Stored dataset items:
+-------+

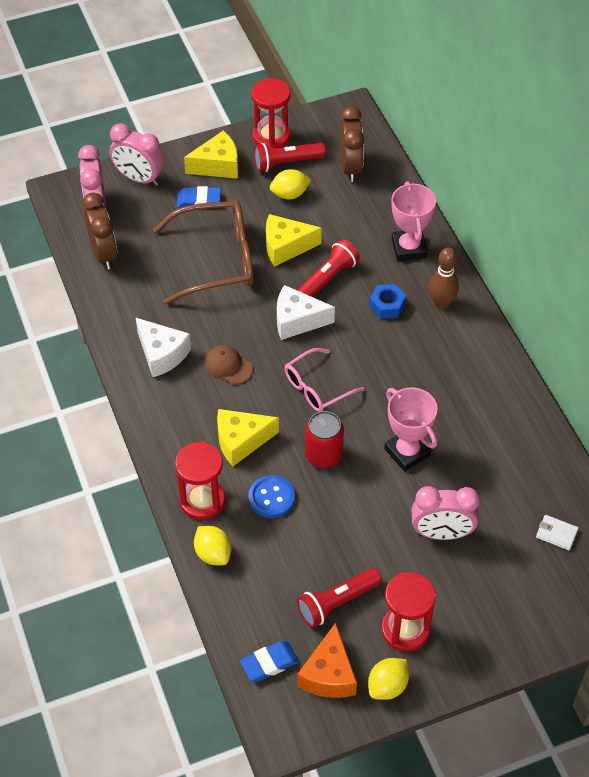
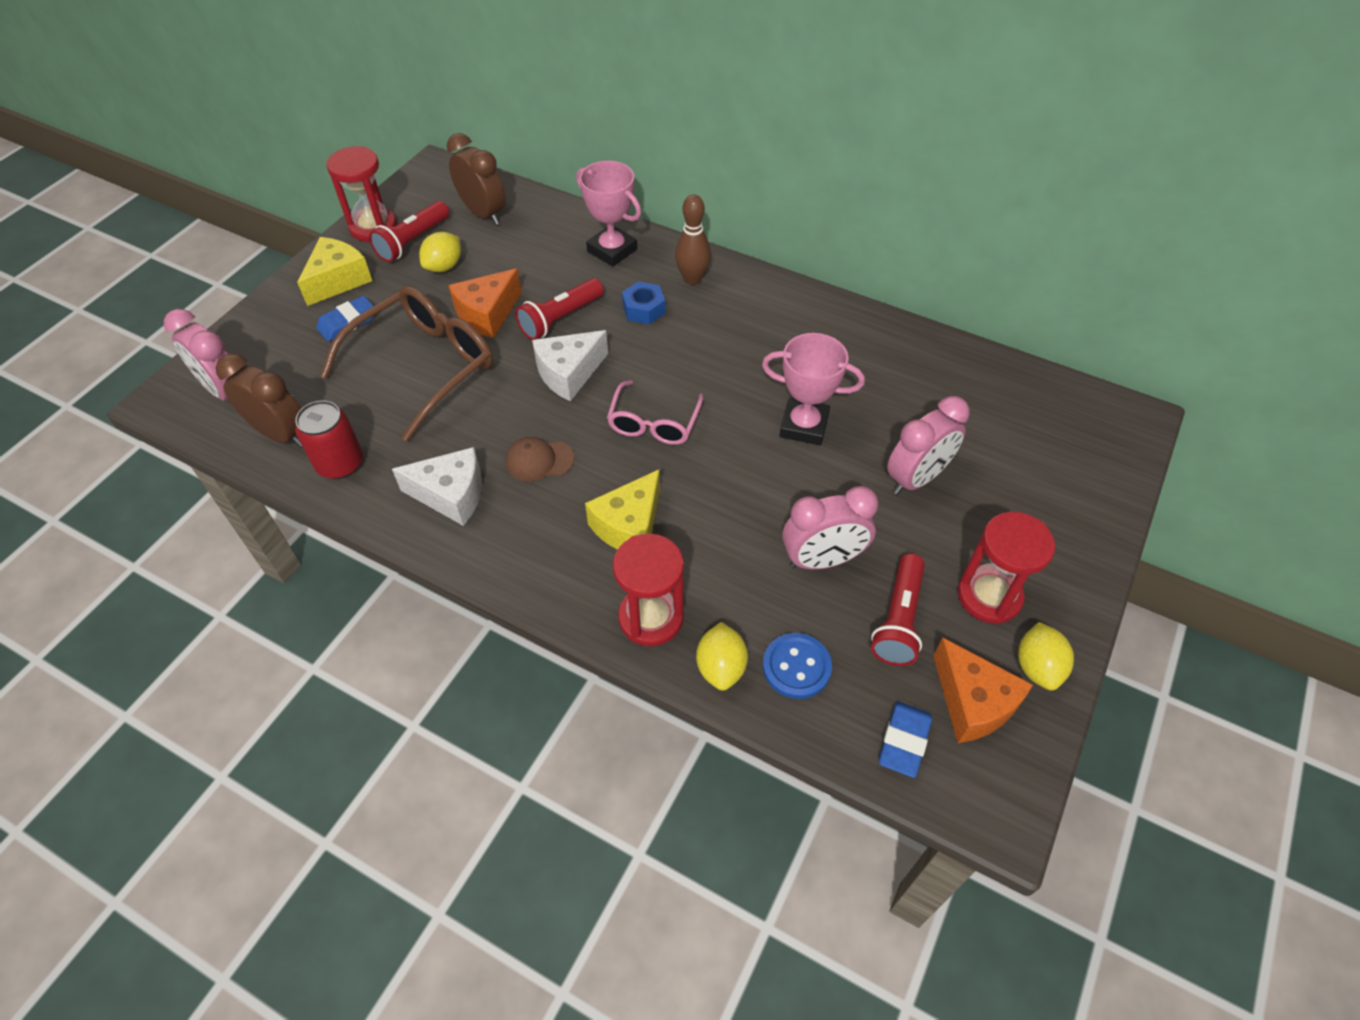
camera: 40 degrees left, 0 degrees up
(139, 178) = (255, 338): pink clock -> pink clock (822, 560)
(213, 554) = (721, 667): yellow lemon -> yellow lemon turned 75 degrees clockwise
(271, 497) = (721, 561): blue button -> blue button (796, 667)
(286, 247) = (487, 314): yellow cheese -> orange cheese
(323, 455) = (728, 482): red can -> red can (340, 463)
(327, 279) = (560, 319): red flashlight -> red flashlight turned 135 degrees counterclockwise
(556, 533) = (1008, 409): white wallet -> none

+-------+

**Task description**
For this exercise, copy each line of the data above exactly, from the first through the line containing "(271, 497) = (721, 561): blue", and drop the pictures.

**Answer box**
camera: 40 degrees left, 0 degrees up
(139, 178) = (255, 338): pink clock -> pink clock (822, 560)
(213, 554) = (721, 667): yellow lemon -> yellow lemon turned 75 degrees clockwise
(271, 497) = (721, 561): blue button -> blue button (796, 667)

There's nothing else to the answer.